■ EXERCISE AIM:
For every entry below, give it back exactly and leave out any image.
====== MATERIAL FOR THE TASK
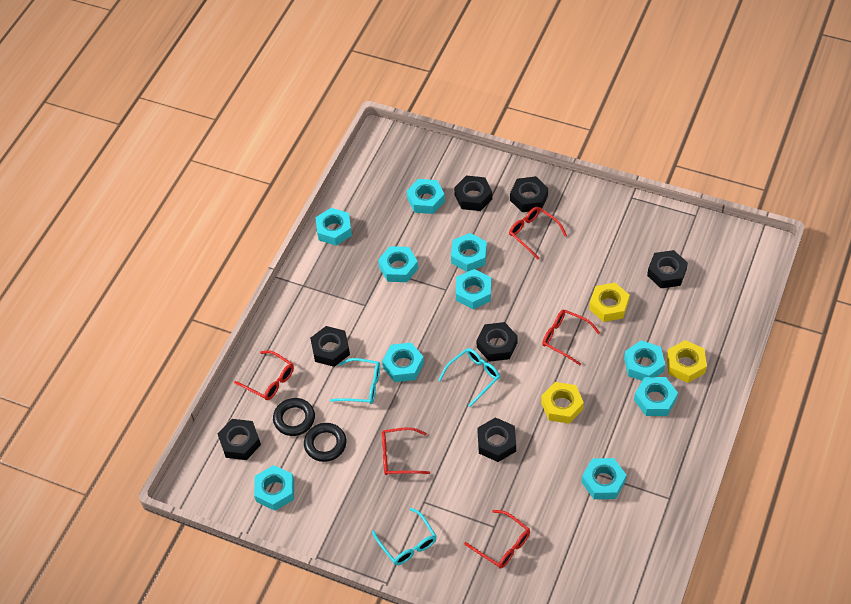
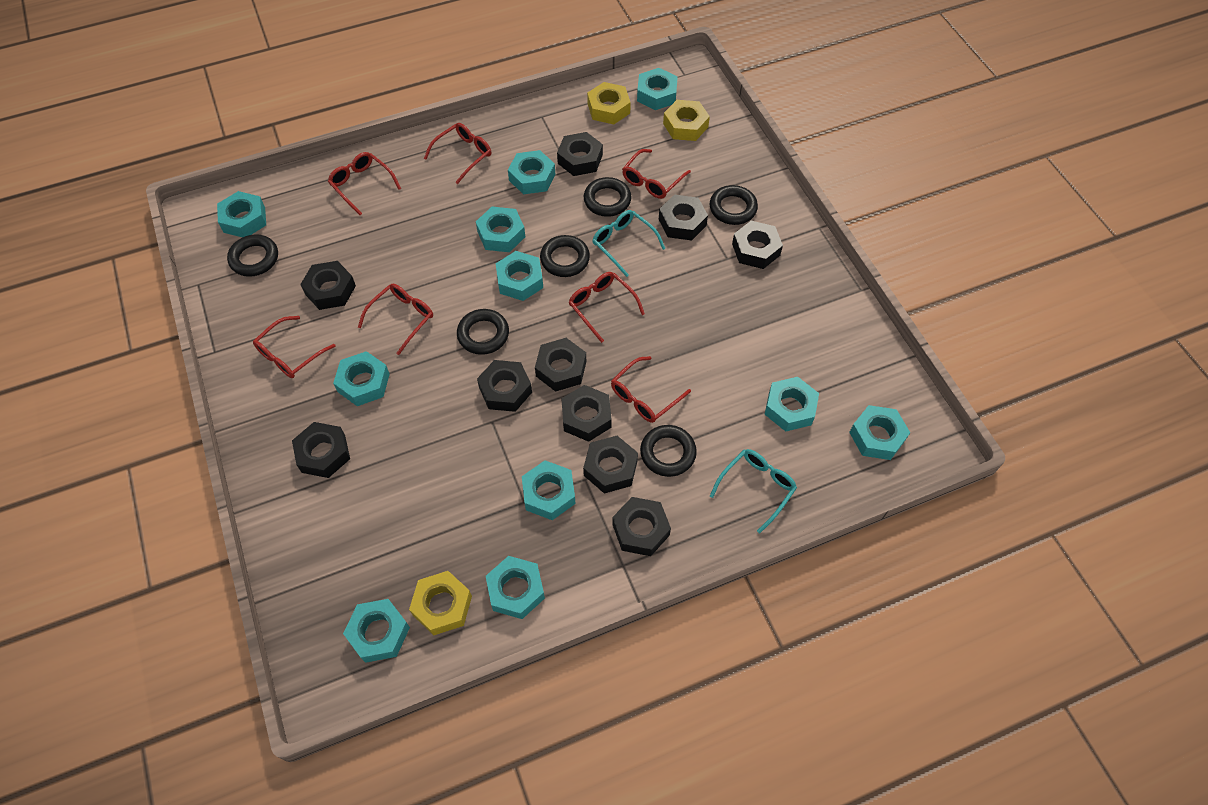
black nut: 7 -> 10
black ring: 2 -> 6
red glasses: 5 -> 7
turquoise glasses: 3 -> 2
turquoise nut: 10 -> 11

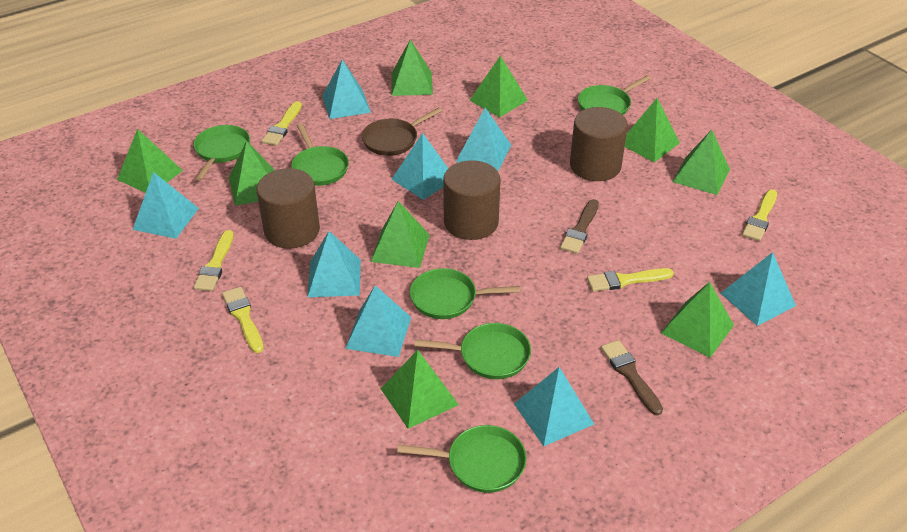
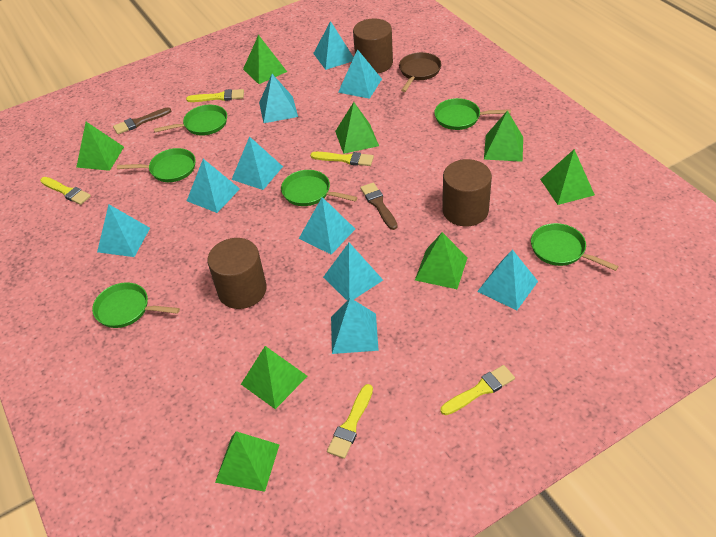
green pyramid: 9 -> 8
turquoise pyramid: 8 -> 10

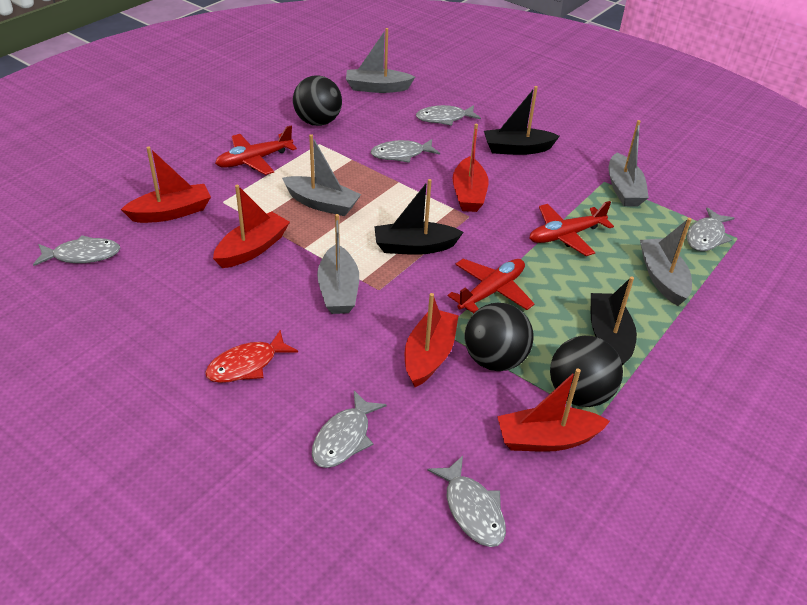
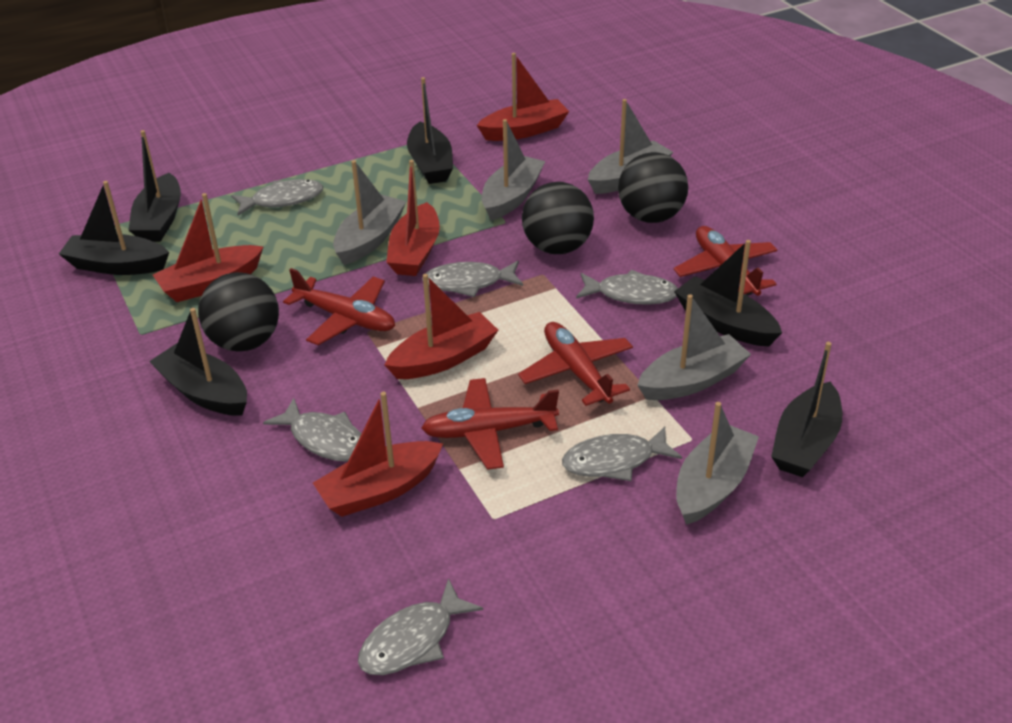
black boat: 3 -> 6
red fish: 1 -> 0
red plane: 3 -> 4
============
■ ANSWER TO THIS EXERCISE:
black nut: 7 -> 10
black ring: 2 -> 6
red glasses: 5 -> 7
turquoise glasses: 3 -> 2
turquoise nut: 10 -> 11

green pyramid: 9 -> 8
turquoise pyramid: 8 -> 10

black boat: 3 -> 6
red fish: 1 -> 0
red plane: 3 -> 4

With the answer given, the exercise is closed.